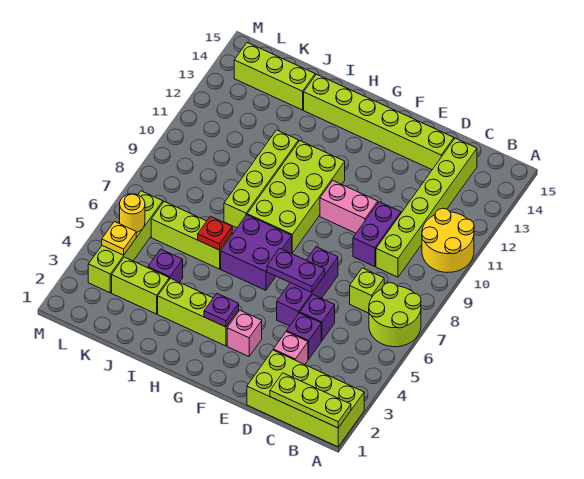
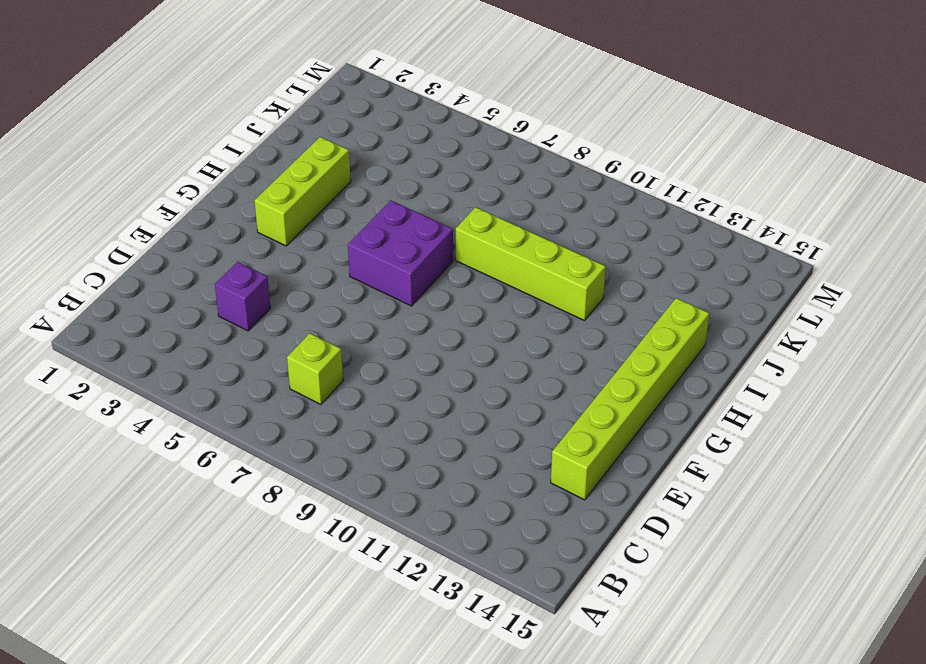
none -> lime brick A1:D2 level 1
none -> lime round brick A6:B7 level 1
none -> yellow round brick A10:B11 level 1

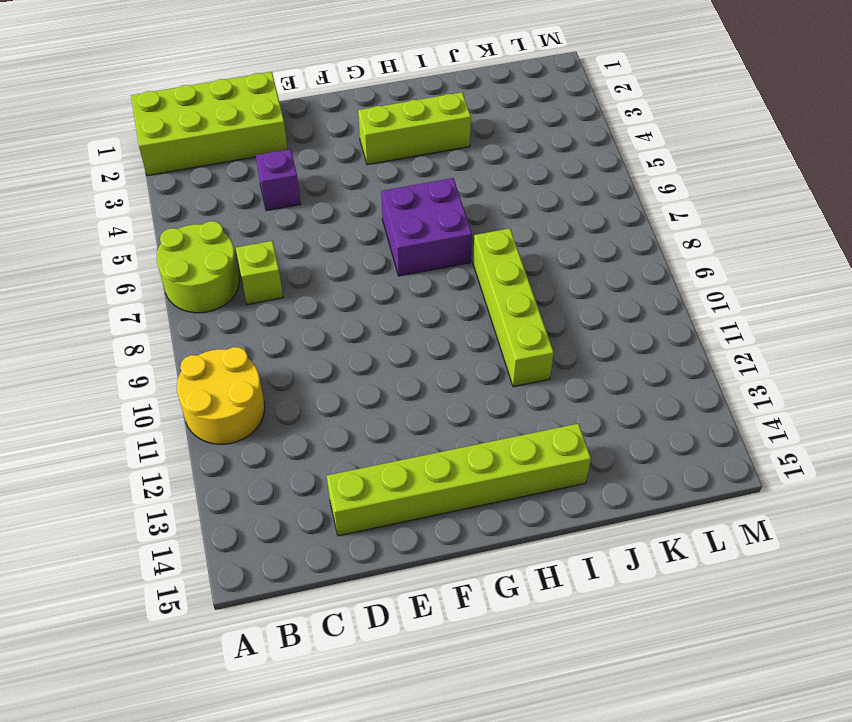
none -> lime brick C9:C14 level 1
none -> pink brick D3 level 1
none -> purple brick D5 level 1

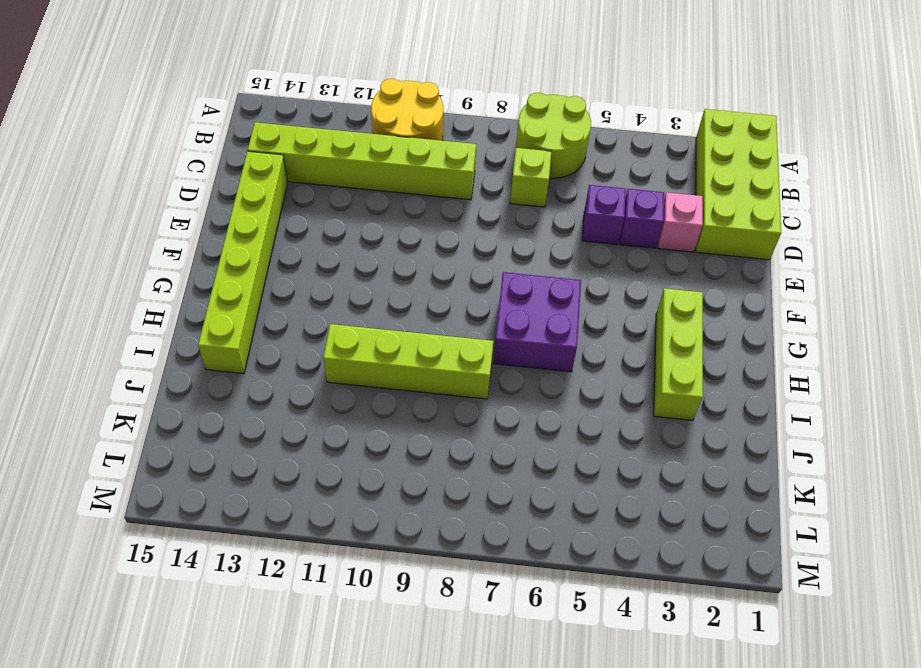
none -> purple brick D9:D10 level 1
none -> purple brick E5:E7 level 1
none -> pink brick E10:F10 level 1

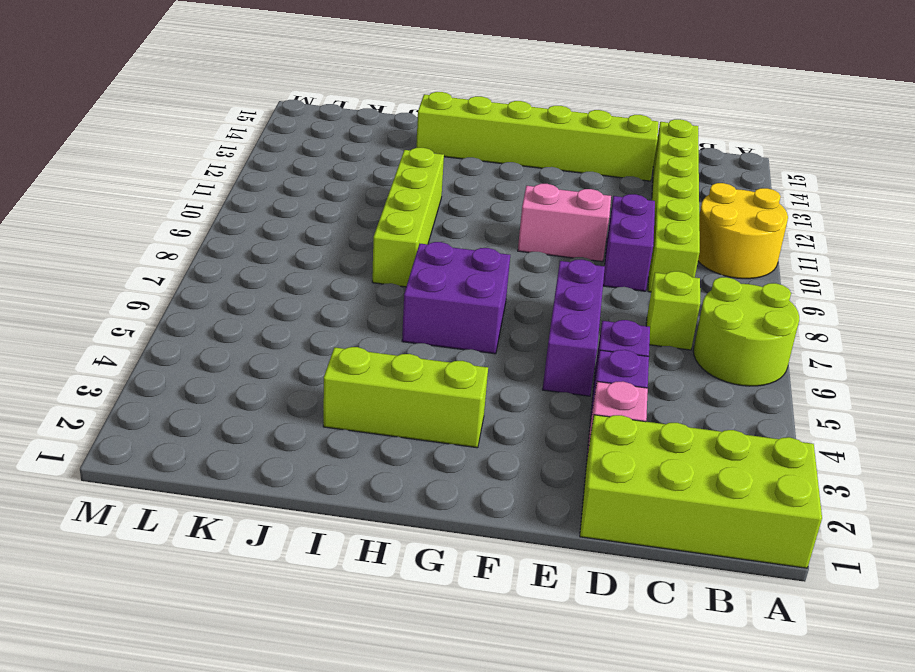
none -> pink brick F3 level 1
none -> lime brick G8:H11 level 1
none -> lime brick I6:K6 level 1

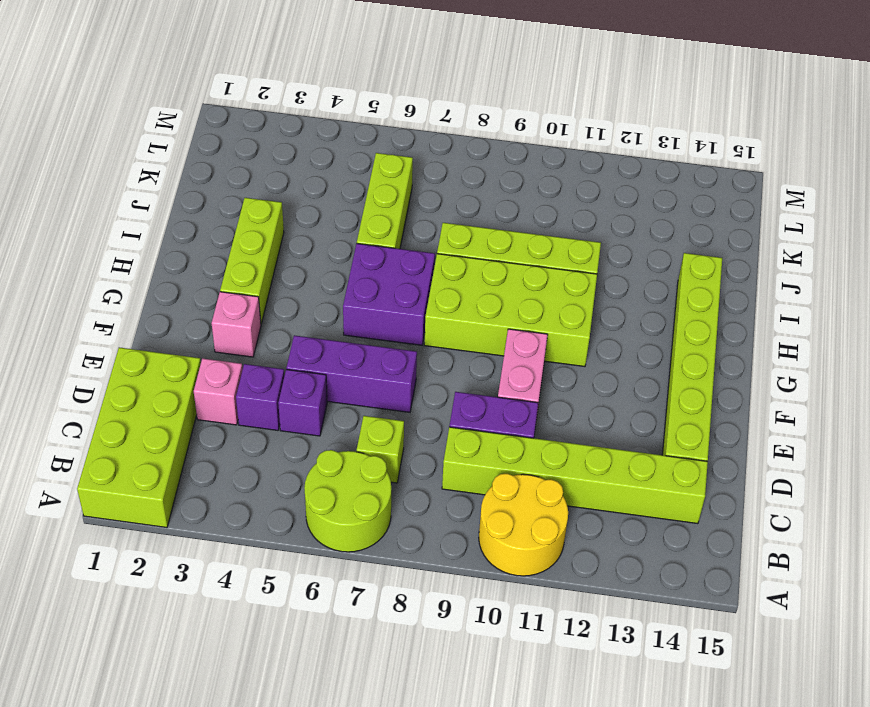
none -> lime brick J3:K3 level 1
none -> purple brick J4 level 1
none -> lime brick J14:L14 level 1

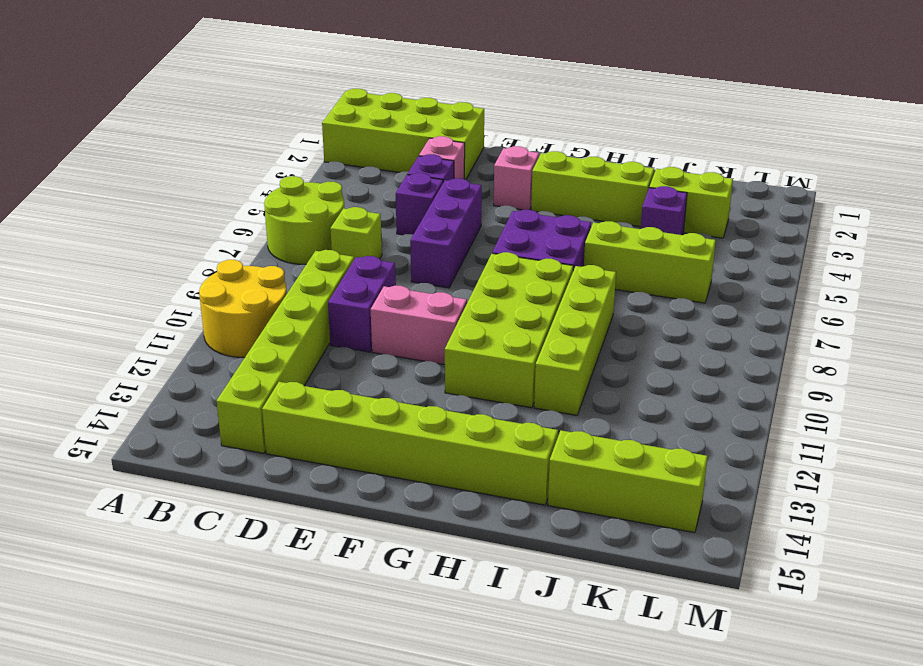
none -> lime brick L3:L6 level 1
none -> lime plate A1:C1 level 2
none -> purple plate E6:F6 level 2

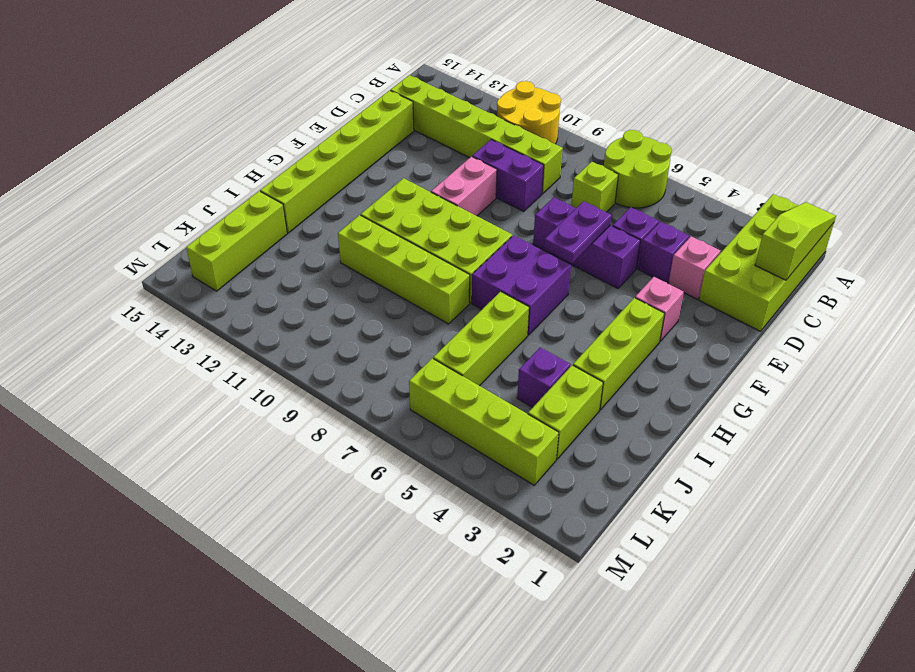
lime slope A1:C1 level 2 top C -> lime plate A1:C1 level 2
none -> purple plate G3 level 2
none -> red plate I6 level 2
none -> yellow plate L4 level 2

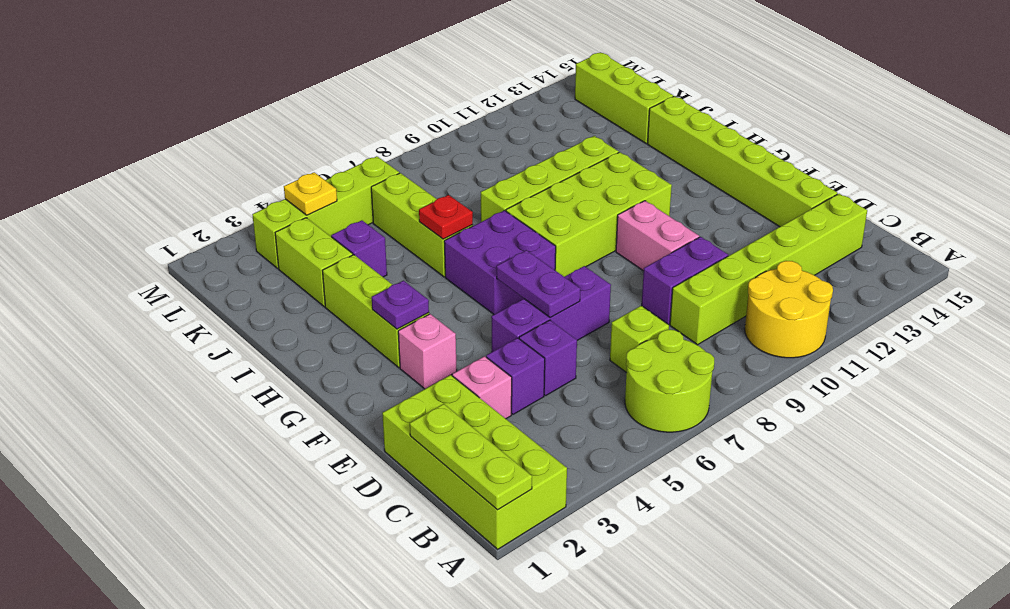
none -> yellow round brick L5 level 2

● ACTION ITEM
Look above for the line containing "none -> purple brick D5 level 1"; output that line and all lines after it through the last one exactly, without the pictures.

● REPLY
none -> purple brick D5 level 1

none -> purple brick D9:D10 level 1
none -> purple brick E5:E7 level 1
none -> pink brick E10:F10 level 1

none -> pink brick F3 level 1
none -> lime brick G8:H11 level 1
none -> lime brick I6:K6 level 1

none -> lime brick J3:K3 level 1
none -> purple brick J4 level 1
none -> lime brick J14:L14 level 1

none -> lime brick L3:L6 level 1
none -> lime plate A1:C1 level 2
none -> purple plate E6:F6 level 2

lime slope A1:C1 level 2 top C -> lime plate A1:C1 level 2
none -> purple plate G3 level 2
none -> red plate I6 level 2
none -> yellow plate L4 level 2

none -> yellow round brick L5 level 2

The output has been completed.